START RAW DATA

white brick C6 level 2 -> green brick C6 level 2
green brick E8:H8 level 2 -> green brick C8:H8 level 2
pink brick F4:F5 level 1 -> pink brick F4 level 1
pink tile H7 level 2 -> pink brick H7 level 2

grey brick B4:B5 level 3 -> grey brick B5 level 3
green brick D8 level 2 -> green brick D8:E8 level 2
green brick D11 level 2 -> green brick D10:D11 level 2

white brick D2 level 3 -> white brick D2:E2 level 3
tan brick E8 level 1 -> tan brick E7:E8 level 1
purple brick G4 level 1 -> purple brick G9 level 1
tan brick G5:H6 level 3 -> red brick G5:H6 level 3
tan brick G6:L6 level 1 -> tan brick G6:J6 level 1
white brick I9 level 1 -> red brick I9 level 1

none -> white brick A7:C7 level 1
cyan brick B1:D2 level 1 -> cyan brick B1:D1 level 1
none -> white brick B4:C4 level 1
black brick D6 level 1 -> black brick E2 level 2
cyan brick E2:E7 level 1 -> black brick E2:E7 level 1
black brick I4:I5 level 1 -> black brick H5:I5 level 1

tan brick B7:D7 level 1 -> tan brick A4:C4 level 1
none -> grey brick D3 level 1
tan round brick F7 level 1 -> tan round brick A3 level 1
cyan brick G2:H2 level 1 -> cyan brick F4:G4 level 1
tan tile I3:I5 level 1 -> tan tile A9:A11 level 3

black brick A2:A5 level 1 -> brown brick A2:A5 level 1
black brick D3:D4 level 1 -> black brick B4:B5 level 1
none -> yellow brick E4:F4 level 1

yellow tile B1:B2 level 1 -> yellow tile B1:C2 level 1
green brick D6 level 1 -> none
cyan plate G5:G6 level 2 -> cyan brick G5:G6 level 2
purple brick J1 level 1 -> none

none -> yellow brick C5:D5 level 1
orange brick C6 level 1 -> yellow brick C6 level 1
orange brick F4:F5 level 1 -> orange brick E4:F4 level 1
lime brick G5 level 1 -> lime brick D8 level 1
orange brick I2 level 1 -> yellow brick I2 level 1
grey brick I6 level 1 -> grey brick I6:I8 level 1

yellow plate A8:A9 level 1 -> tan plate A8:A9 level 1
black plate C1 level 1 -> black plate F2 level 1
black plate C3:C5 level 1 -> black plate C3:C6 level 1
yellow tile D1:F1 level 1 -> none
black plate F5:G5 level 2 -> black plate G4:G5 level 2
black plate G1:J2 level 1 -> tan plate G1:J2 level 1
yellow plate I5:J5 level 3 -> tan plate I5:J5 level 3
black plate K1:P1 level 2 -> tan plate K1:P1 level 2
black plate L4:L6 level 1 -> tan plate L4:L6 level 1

END RAW DATA

=== EXERCISE REQUIREMENTS ===
Copy the records out again word for word.

=== OUTPUT OF THE TASK ===
white brick C6 level 2 -> green brick C6 level 2
green brick E8:H8 level 2 -> green brick C8:H8 level 2
pink brick F4:F5 level 1 -> pink brick F4 level 1
pink tile H7 level 2 -> pink brick H7 level 2

grey brick B4:B5 level 3 -> grey brick B5 level 3
green brick D8 level 2 -> green brick D8:E8 level 2
green brick D11 level 2 -> green brick D10:D11 level 2

white brick D2 level 3 -> white brick D2:E2 level 3
tan brick E8 level 1 -> tan brick E7:E8 level 1
purple brick G4 level 1 -> purple brick G9 level 1
tan brick G5:H6 level 3 -> red brick G5:H6 level 3
tan brick G6:L6 level 1 -> tan brick G6:J6 level 1
white brick I9 level 1 -> red brick I9 level 1

none -> white brick A7:C7 level 1
cyan brick B1:D2 level 1 -> cyan brick B1:D1 level 1
none -> white brick B4:C4 level 1
black brick D6 level 1 -> black brick E2 level 2
cyan brick E2:E7 level 1 -> black brick E2:E7 level 1
black brick I4:I5 level 1 -> black brick H5:I5 level 1

tan brick B7:D7 level 1 -> tan brick A4:C4 level 1
none -> grey brick D3 level 1
tan round brick F7 level 1 -> tan round brick A3 level 1
cyan brick G2:H2 level 1 -> cyan brick F4:G4 level 1
tan tile I3:I5 level 1 -> tan tile A9:A11 level 3

black brick A2:A5 level 1 -> brown brick A2:A5 level 1
black brick D3:D4 level 1 -> black brick B4:B5 level 1
none -> yellow brick E4:F4 level 1

yellow tile B1:B2 level 1 -> yellow tile B1:C2 level 1
green brick D6 level 1 -> none
cyan plate G5:G6 level 2 -> cyan brick G5:G6 level 2
purple brick J1 level 1 -> none

none -> yellow brick C5:D5 level 1
orange brick C6 level 1 -> yellow brick C6 level 1
orange brick F4:F5 level 1 -> orange brick E4:F4 level 1
lime brick G5 level 1 -> lime brick D8 level 1
orange brick I2 level 1 -> yellow brick I2 level 1
grey brick I6 level 1 -> grey brick I6:I8 level 1

yellow plate A8:A9 level 1 -> tan plate A8:A9 level 1
black plate C1 level 1 -> black plate F2 level 1
black plate C3:C5 level 1 -> black plate C3:C6 level 1
yellow tile D1:F1 level 1 -> none
black plate F5:G5 level 2 -> black plate G4:G5 level 2
black plate G1:J2 level 1 -> tan plate G1:J2 level 1
yellow plate I5:J5 level 3 -> tan plate I5:J5 level 3
black plate K1:P1 level 2 -> tan plate K1:P1 level 2
black plate L4:L6 level 1 -> tan plate L4:L6 level 1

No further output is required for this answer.